(Collected data entries)
- Opening Delimiter -
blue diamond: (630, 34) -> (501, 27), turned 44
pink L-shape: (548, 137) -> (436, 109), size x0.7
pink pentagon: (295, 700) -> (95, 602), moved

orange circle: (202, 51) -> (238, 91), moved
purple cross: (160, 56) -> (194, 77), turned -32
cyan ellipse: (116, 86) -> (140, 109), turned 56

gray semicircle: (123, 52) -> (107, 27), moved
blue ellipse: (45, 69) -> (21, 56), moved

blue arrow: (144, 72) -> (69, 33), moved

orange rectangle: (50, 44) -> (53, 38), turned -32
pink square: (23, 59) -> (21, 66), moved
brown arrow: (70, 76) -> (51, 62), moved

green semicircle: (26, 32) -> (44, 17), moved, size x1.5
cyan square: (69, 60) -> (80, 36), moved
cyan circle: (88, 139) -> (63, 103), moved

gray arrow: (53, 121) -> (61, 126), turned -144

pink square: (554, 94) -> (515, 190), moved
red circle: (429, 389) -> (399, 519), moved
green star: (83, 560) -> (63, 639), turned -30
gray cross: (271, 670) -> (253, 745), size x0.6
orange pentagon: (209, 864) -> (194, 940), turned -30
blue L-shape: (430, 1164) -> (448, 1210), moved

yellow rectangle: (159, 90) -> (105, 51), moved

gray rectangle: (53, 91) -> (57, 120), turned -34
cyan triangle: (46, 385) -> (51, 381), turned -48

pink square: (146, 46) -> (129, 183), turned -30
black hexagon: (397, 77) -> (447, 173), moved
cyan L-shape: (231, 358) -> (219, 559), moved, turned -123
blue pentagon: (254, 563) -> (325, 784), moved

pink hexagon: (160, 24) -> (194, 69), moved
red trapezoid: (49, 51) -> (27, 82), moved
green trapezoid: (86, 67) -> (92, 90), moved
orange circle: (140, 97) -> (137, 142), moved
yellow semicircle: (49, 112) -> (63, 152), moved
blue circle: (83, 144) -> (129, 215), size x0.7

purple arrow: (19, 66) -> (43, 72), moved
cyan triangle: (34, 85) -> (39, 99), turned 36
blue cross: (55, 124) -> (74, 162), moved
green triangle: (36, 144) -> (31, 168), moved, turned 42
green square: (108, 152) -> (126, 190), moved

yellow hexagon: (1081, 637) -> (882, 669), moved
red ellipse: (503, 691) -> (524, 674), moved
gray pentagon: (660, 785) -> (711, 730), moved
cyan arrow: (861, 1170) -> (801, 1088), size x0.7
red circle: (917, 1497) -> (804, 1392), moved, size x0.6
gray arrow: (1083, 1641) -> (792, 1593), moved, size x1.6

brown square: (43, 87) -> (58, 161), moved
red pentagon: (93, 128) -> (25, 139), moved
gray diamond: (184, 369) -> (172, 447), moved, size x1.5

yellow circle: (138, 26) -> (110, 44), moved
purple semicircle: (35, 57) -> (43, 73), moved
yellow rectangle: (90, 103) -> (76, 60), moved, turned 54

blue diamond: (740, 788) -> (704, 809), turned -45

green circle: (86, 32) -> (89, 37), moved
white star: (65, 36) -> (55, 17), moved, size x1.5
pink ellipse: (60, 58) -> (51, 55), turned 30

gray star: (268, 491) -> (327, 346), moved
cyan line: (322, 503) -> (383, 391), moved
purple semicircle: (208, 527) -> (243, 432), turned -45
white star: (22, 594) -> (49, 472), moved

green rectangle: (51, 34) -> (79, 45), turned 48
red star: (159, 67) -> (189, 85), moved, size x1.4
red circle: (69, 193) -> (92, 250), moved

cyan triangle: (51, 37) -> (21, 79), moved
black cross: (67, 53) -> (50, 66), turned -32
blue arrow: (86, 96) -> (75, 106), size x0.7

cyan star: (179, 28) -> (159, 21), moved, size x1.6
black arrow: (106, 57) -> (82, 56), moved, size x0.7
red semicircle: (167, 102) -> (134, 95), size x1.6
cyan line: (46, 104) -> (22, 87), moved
- Closing Delimiter -
Required work ->
Reproduce all entries exactly, leaving each one whole.

Your response ->
blue diamond: (630, 34) -> (501, 27), turned 44
pink L-shape: (548, 137) -> (436, 109), size x0.7
pink pentagon: (295, 700) -> (95, 602), moved

orange circle: (202, 51) -> (238, 91), moved
purple cross: (160, 56) -> (194, 77), turned -32
cyan ellipse: (116, 86) -> (140, 109), turned 56

gray semicircle: (123, 52) -> (107, 27), moved
blue ellipse: (45, 69) -> (21, 56), moved

blue arrow: (144, 72) -> (69, 33), moved

orange rectangle: (50, 44) -> (53, 38), turned -32
pink square: (23, 59) -> (21, 66), moved
brown arrow: (70, 76) -> (51, 62), moved

green semicircle: (26, 32) -> (44, 17), moved, size x1.5
cyan square: (69, 60) -> (80, 36), moved
cyan circle: (88, 139) -> (63, 103), moved

gray arrow: (53, 121) -> (61, 126), turned -144

pink square: (554, 94) -> (515, 190), moved
red circle: (429, 389) -> (399, 519), moved
green star: (83, 560) -> (63, 639), turned -30
gray cross: (271, 670) -> (253, 745), size x0.6
orange pentagon: (209, 864) -> (194, 940), turned -30
blue L-shape: (430, 1164) -> (448, 1210), moved

yellow rectangle: (159, 90) -> (105, 51), moved

gray rectangle: (53, 91) -> (57, 120), turned -34
cyan triangle: (46, 385) -> (51, 381), turned -48

pink square: (146, 46) -> (129, 183), turned -30
black hexagon: (397, 77) -> (447, 173), moved
cyan L-shape: (231, 358) -> (219, 559), moved, turned -123
blue pentagon: (254, 563) -> (325, 784), moved

pink hexagon: (160, 24) -> (194, 69), moved
red trapezoid: (49, 51) -> (27, 82), moved
green trapezoid: (86, 67) -> (92, 90), moved
orange circle: (140, 97) -> (137, 142), moved
yellow semicircle: (49, 112) -> (63, 152), moved
blue circle: (83, 144) -> (129, 215), size x0.7

purple arrow: (19, 66) -> (43, 72), moved
cyan triangle: (34, 85) -> (39, 99), turned 36
blue cross: (55, 124) -> (74, 162), moved
green triangle: (36, 144) -> (31, 168), moved, turned 42
green square: (108, 152) -> (126, 190), moved

yellow hexagon: (1081, 637) -> (882, 669), moved
red ellipse: (503, 691) -> (524, 674), moved
gray pentagon: (660, 785) -> (711, 730), moved
cyan arrow: (861, 1170) -> (801, 1088), size x0.7
red circle: (917, 1497) -> (804, 1392), moved, size x0.6
gray arrow: (1083, 1641) -> (792, 1593), moved, size x1.6

brown square: (43, 87) -> (58, 161), moved
red pentagon: (93, 128) -> (25, 139), moved
gray diamond: (184, 369) -> (172, 447), moved, size x1.5

yellow circle: (138, 26) -> (110, 44), moved
purple semicircle: (35, 57) -> (43, 73), moved
yellow rectangle: (90, 103) -> (76, 60), moved, turned 54

blue diamond: (740, 788) -> (704, 809), turned -45

green circle: (86, 32) -> (89, 37), moved
white star: (65, 36) -> (55, 17), moved, size x1.5
pink ellipse: (60, 58) -> (51, 55), turned 30

gray star: (268, 491) -> (327, 346), moved
cyan line: (322, 503) -> (383, 391), moved
purple semicircle: (208, 527) -> (243, 432), turned -45
white star: (22, 594) -> (49, 472), moved

green rectangle: (51, 34) -> (79, 45), turned 48
red star: (159, 67) -> (189, 85), moved, size x1.4
red circle: (69, 193) -> (92, 250), moved

cyan triangle: (51, 37) -> (21, 79), moved
black cross: (67, 53) -> (50, 66), turned -32
blue arrow: (86, 96) -> (75, 106), size x0.7

cyan star: (179, 28) -> (159, 21), moved, size x1.6
black arrow: (106, 57) -> (82, 56), moved, size x0.7
red semicircle: (167, 102) -> (134, 95), size x1.6
cyan line: (46, 104) -> (22, 87), moved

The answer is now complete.